• BRIEF
Reproduction of part of the material below, pictures omitted: copy exactly, and only, the lines starting with the one with "U4: XOR 74LS86" and going on through the one with "U21: NAND CD4011".

• EXERCISE MATERIALS

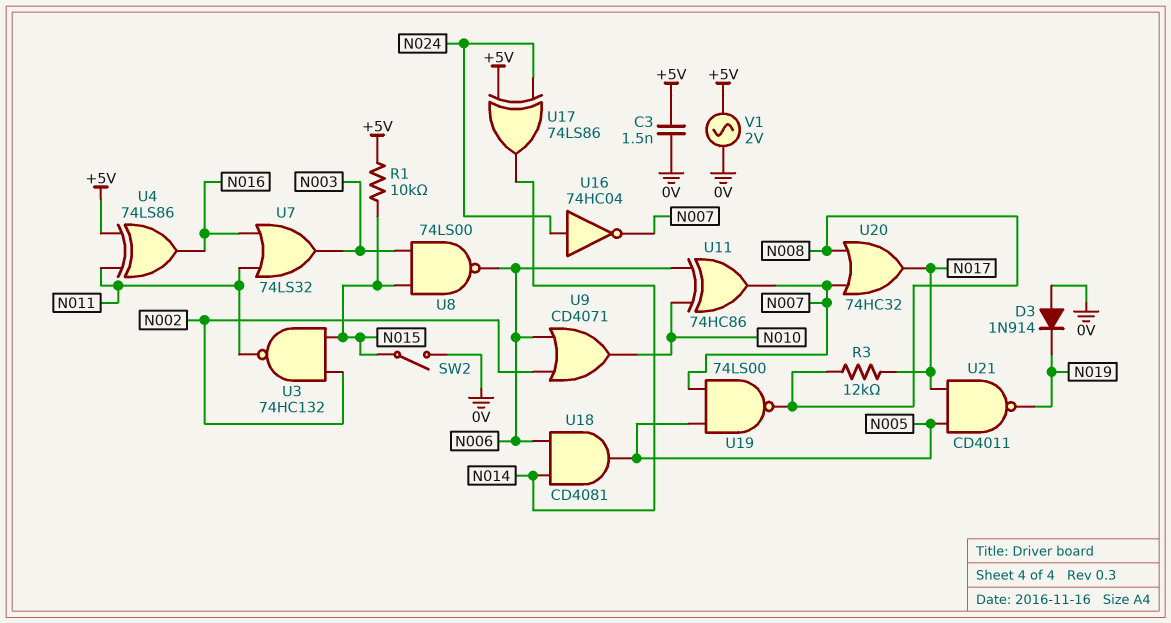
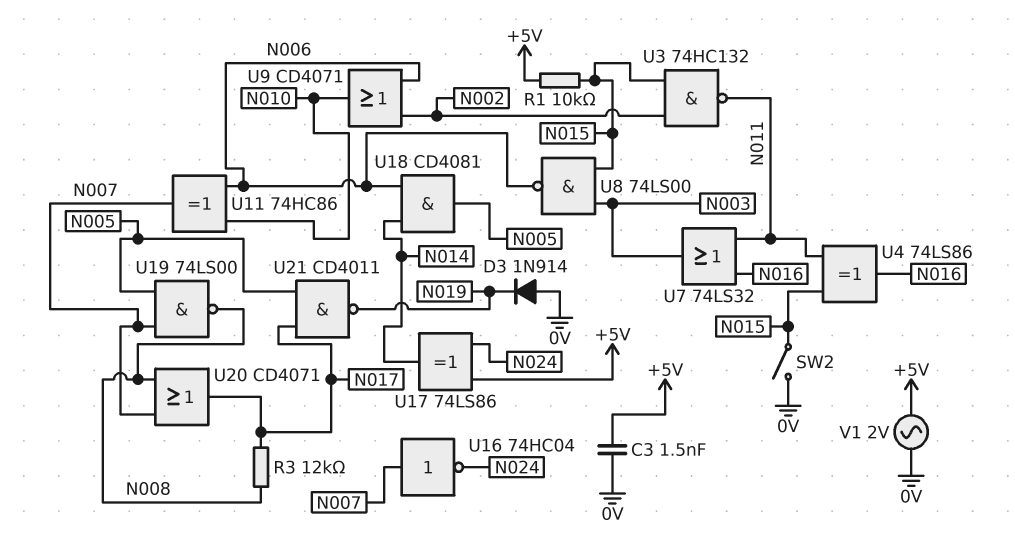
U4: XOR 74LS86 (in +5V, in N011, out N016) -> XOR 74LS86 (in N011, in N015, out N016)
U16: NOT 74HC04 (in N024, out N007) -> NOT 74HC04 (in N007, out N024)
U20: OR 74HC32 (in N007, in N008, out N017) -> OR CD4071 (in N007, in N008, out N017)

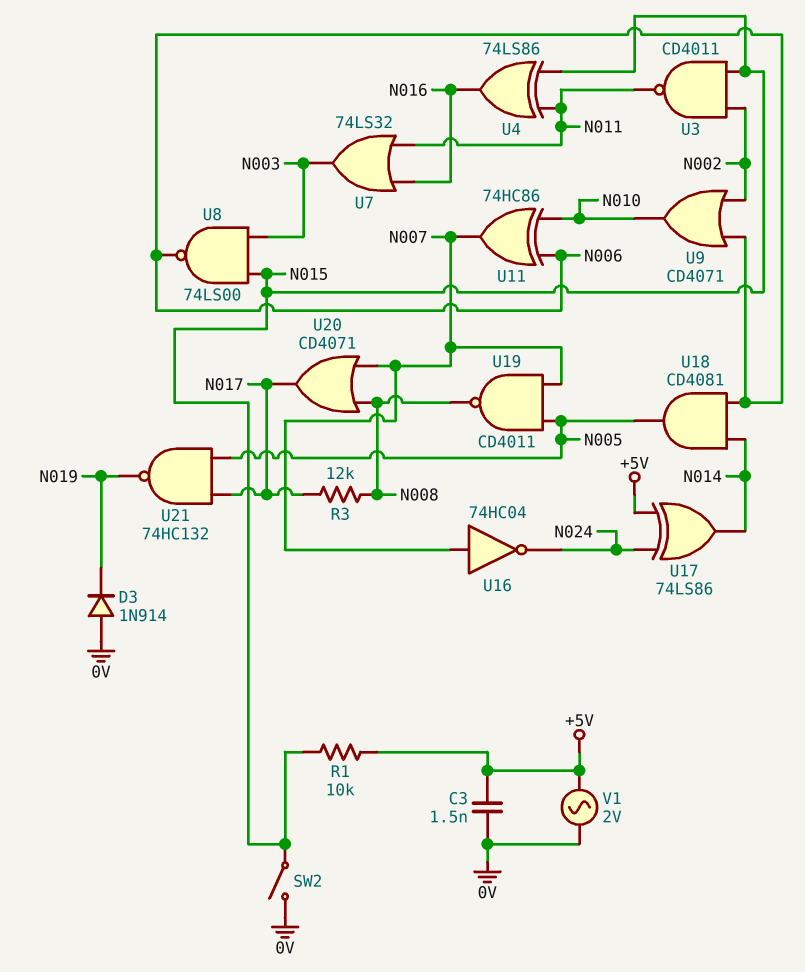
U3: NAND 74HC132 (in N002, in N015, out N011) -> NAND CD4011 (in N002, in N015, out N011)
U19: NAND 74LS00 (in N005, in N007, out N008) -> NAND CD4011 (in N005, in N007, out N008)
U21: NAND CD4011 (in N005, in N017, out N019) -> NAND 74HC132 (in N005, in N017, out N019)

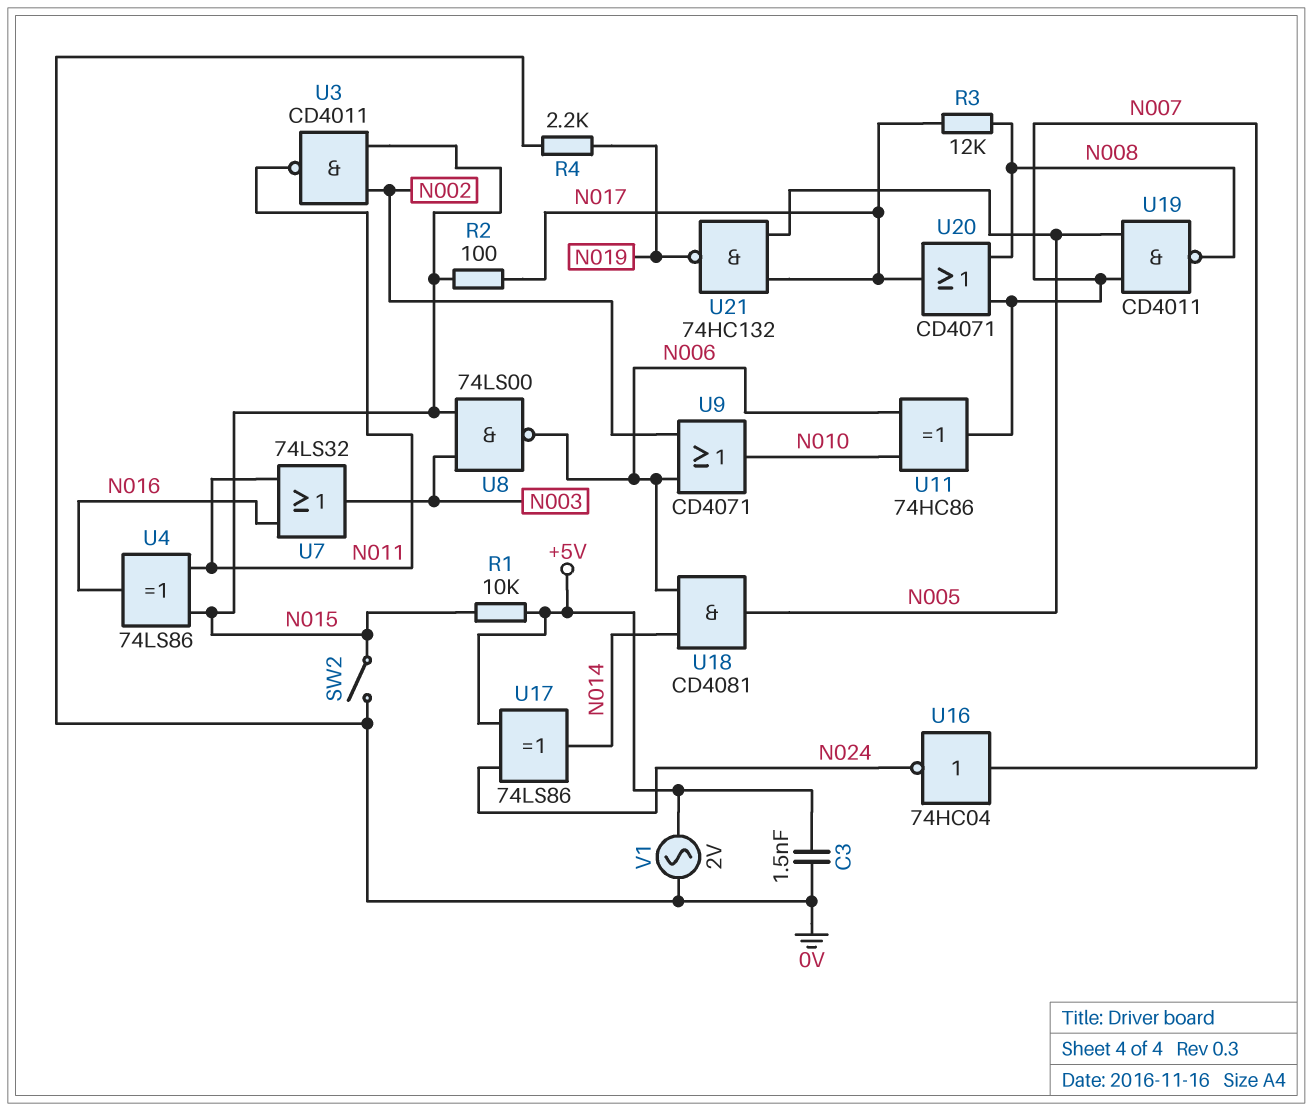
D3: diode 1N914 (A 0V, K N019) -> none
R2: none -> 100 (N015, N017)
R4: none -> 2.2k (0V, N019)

---

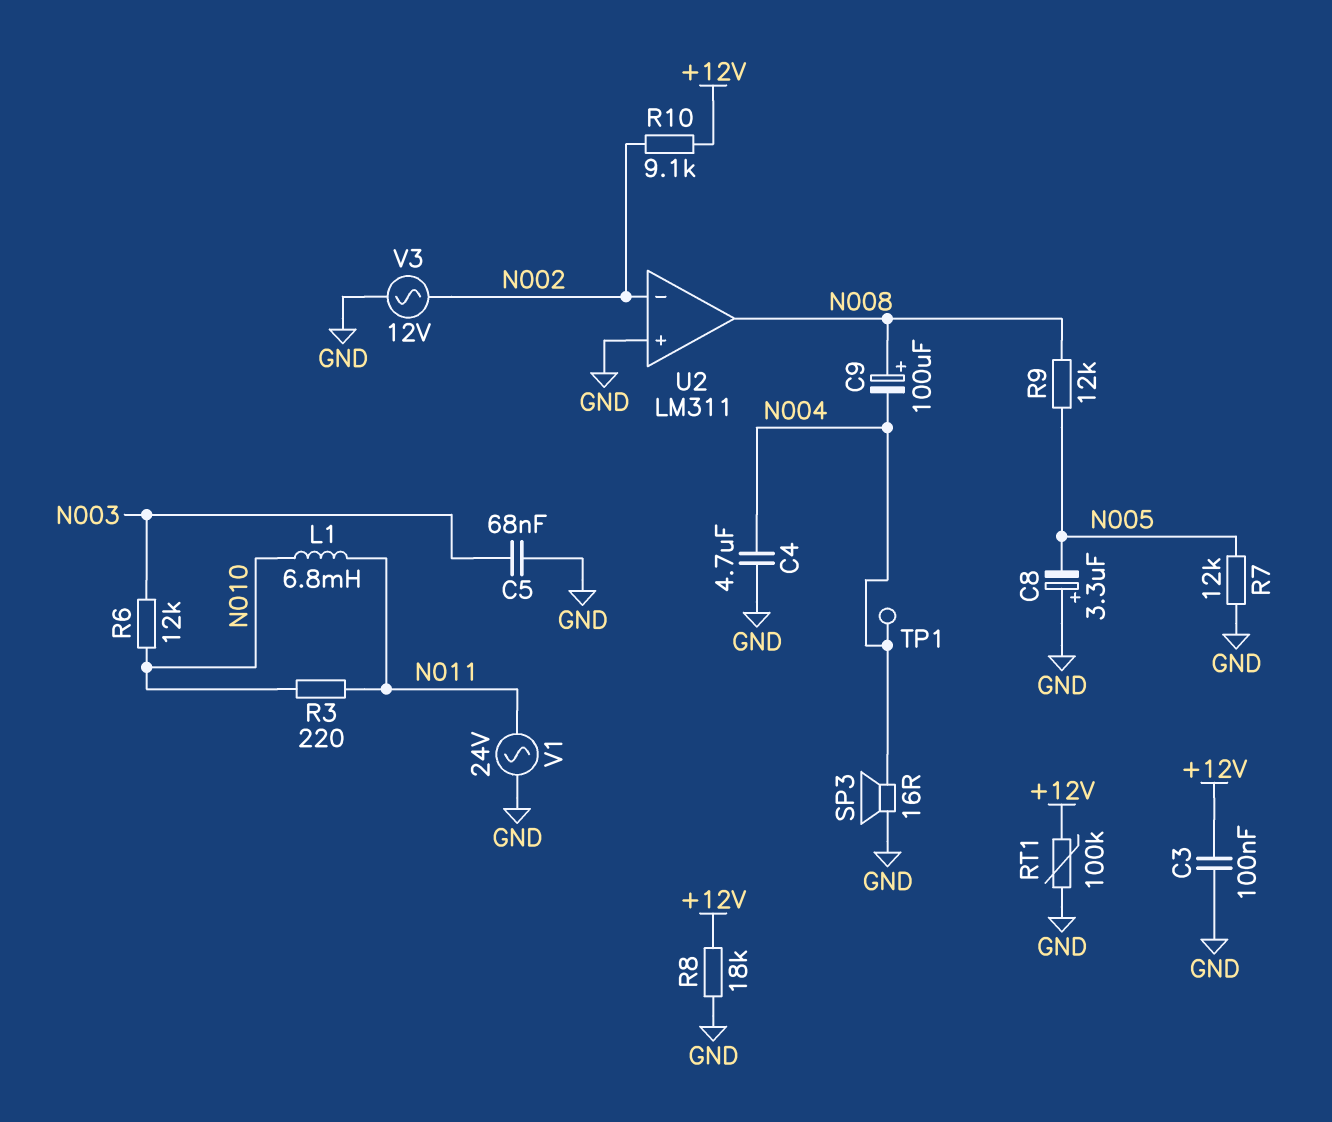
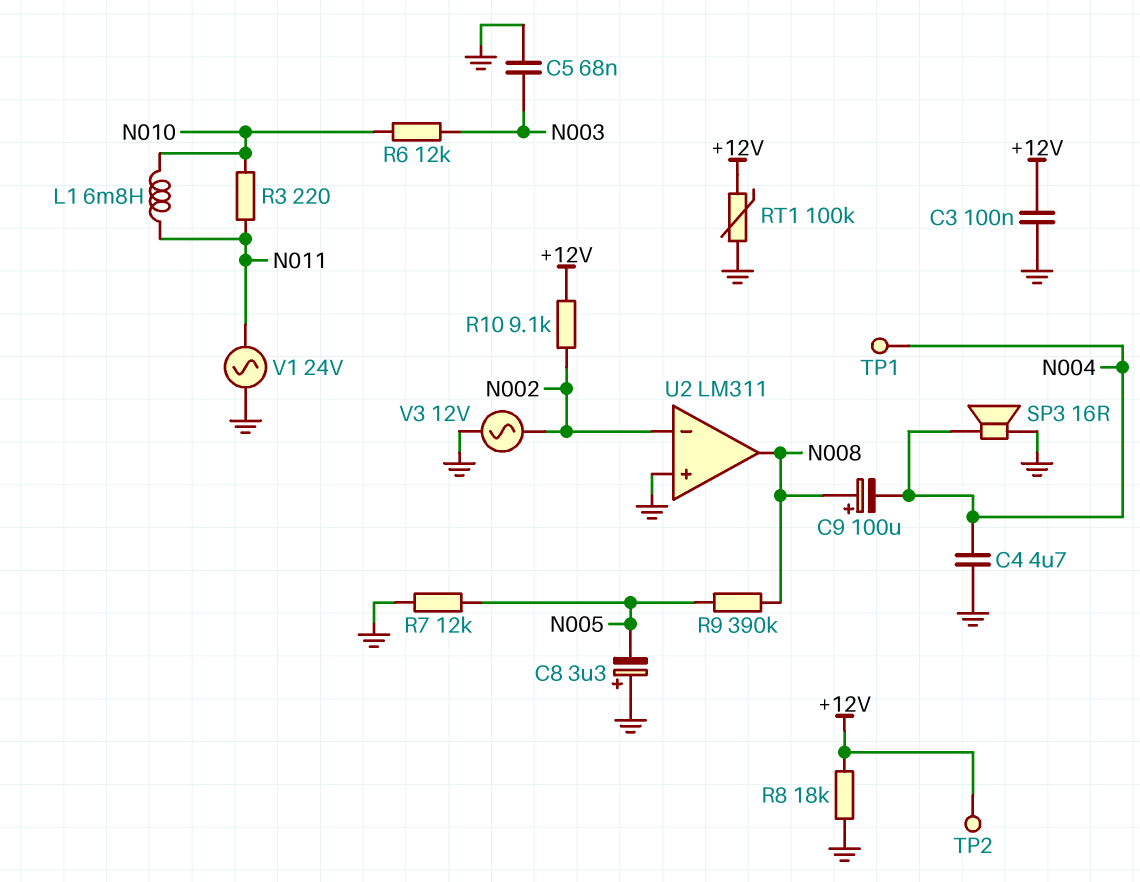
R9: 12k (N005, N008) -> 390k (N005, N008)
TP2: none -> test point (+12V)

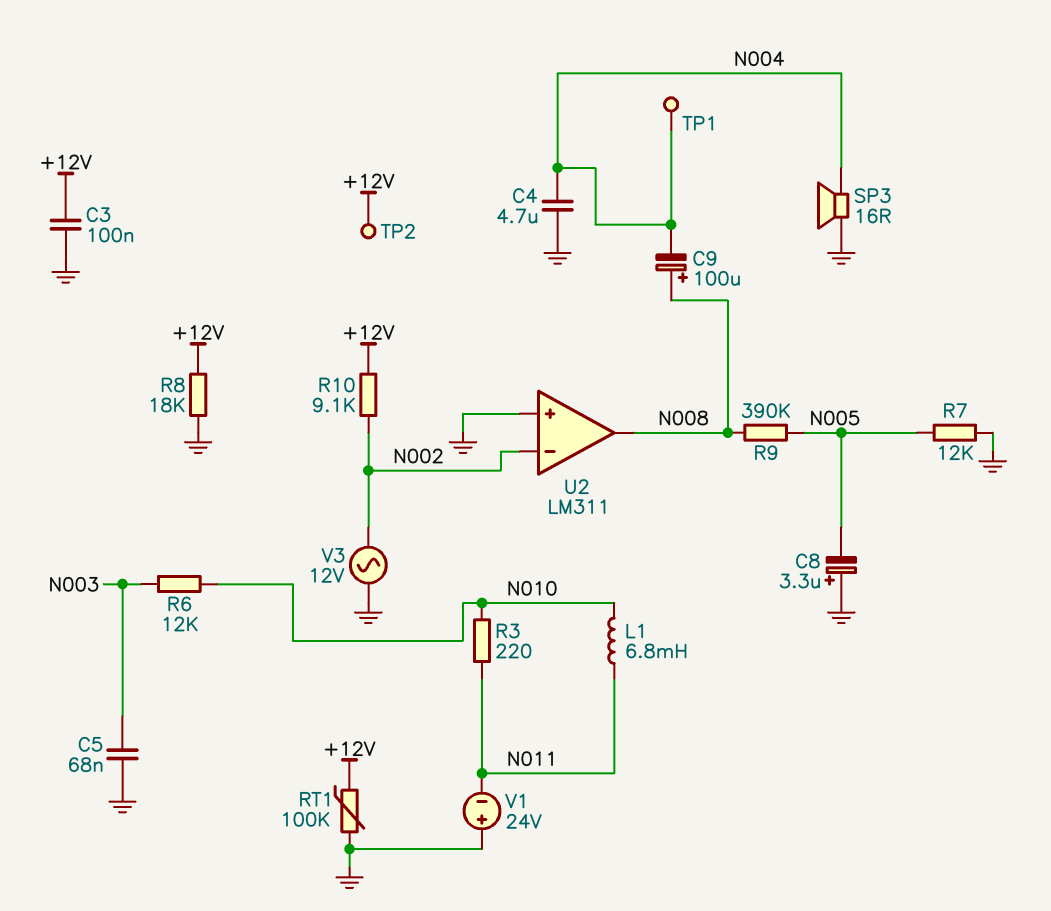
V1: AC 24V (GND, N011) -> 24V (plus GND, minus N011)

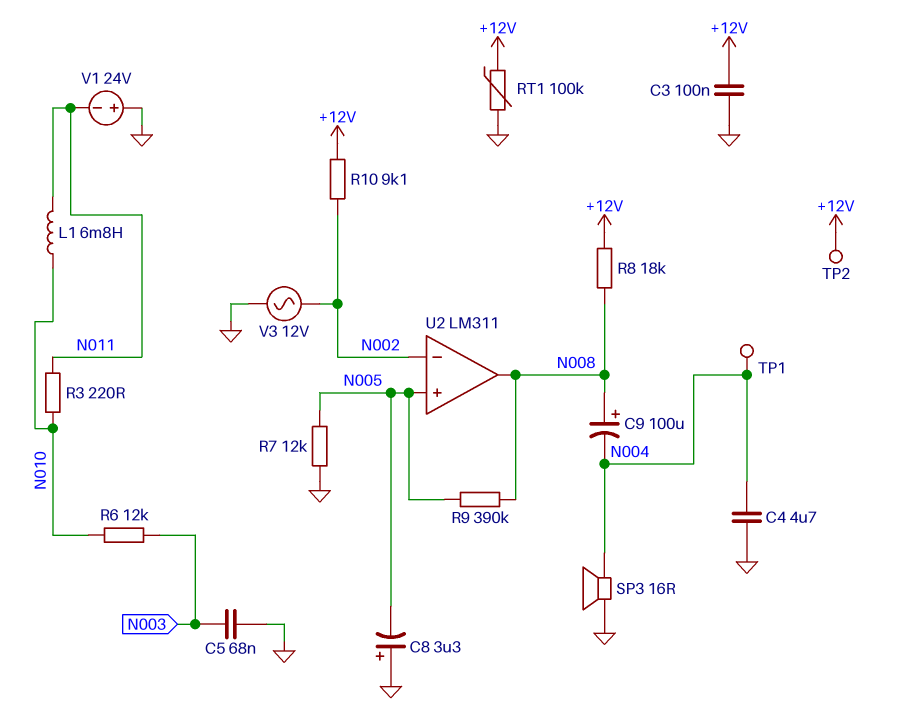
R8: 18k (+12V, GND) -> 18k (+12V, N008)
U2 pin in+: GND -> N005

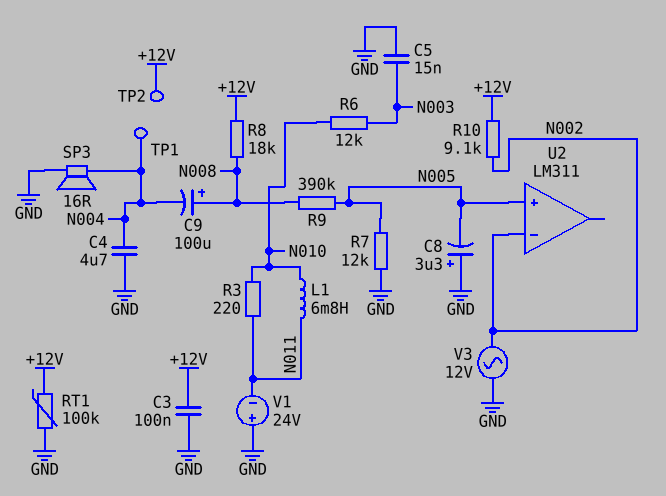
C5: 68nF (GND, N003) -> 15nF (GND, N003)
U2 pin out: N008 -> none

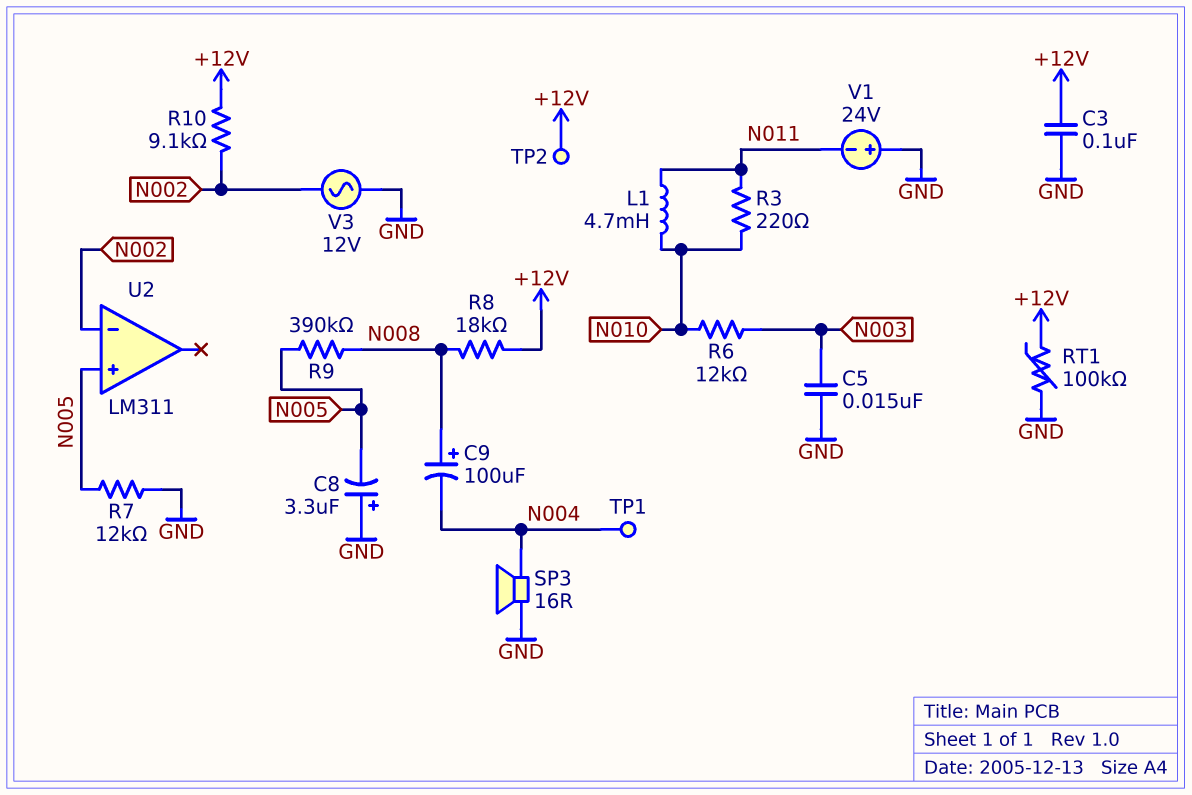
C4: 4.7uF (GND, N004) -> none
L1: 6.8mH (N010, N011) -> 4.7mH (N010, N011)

• COMPLETED TASK
U4: XOR 74LS86 (in +5V, in N011, out N016) -> XOR 74LS86 (in N011, in N015, out N016)
U16: NOT 74HC04 (in N024, out N007) -> NOT 74HC04 (in N007, out N024)
U20: OR 74HC32 (in N007, in N008, out N017) -> OR CD4071 (in N007, in N008, out N017)

U3: NAND 74HC132 (in N002, in N015, out N011) -> NAND CD4011 (in N002, in N015, out N011)
U19: NAND 74LS00 (in N005, in N007, out N008) -> NAND CD4011 (in N005, in N007, out N008)
U21: NAND CD4011 (in N005, in N017, out N019) -> NAND 74HC132 (in N005, in N017, out N019)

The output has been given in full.